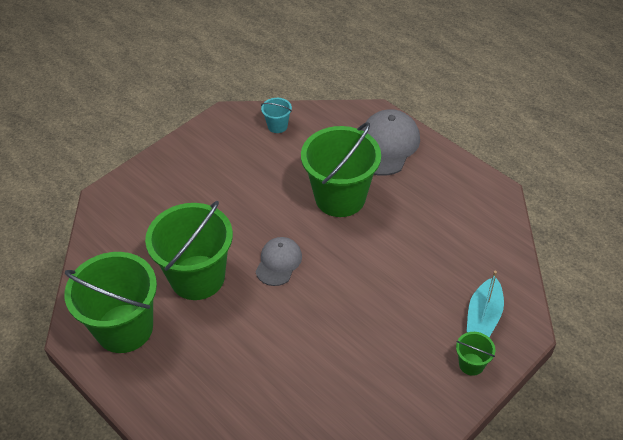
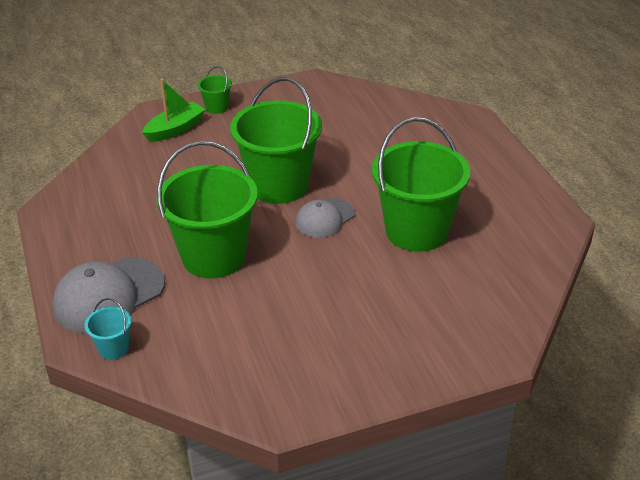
camera: 155 degrees left, 10 degrees down
green bucket [64,252,157,353] -> green bucket moved to [230,77,322,204]
turquoise bucket [261,98,292,133] -> turquoise bucket moved to [85,298,132,360]
turquoise boat [466,271,504,338] -> green boat [142,79,206,142]

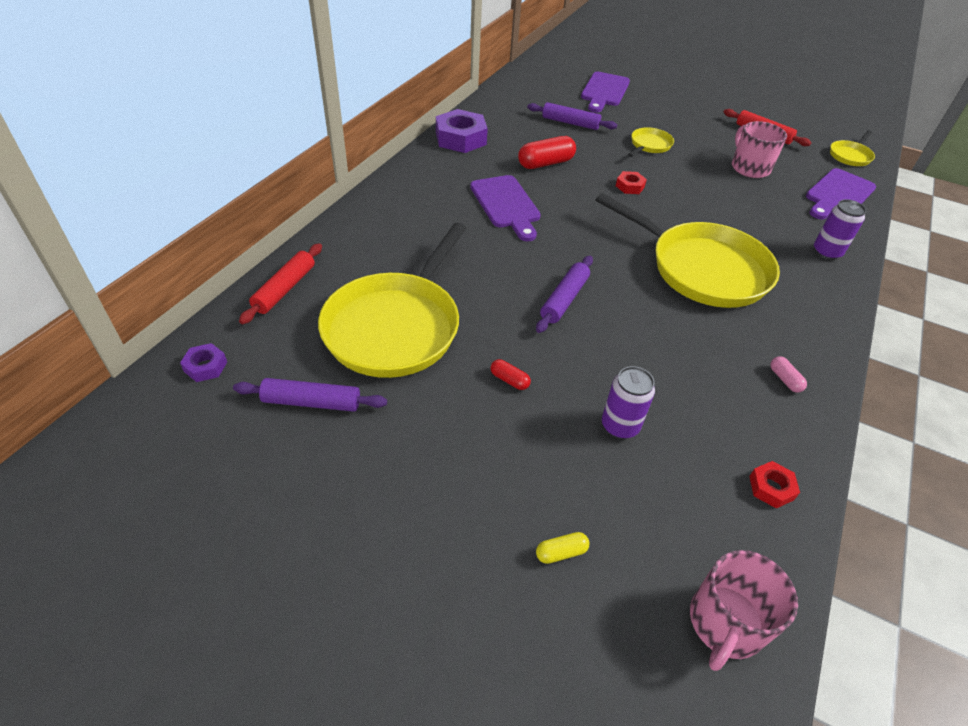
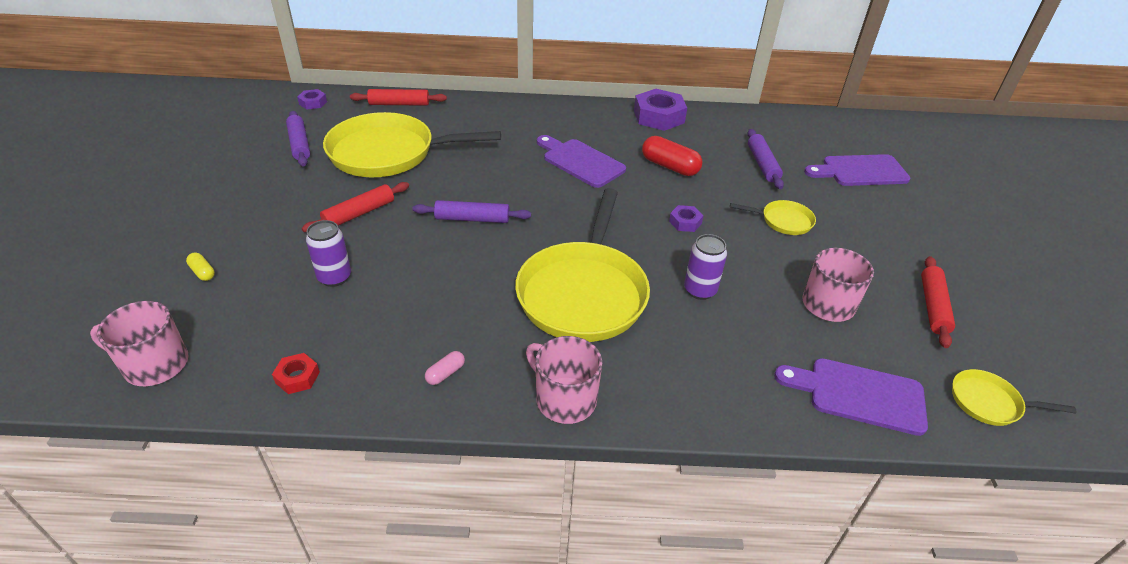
camera: 65 degrees right, 5 degrees down
purple cutting board [470,175,541,241] -> purple cutting board turned 90 degrees clockwise [537,135,626,188]
red capsule [490,359,531,390] -> red rolling pin [302,182,409,232]
red nut [616,171,647,194] -> purple nut [669,205,704,232]
purple can [814,199,866,260] -> purple can moved to [684,234,727,300]
none -> pink mug [526,336,603,424]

· · ·

Scan the material above line by line for "down". State how many lines have it, and nothing more.

EXPECTED OUTPUT – 2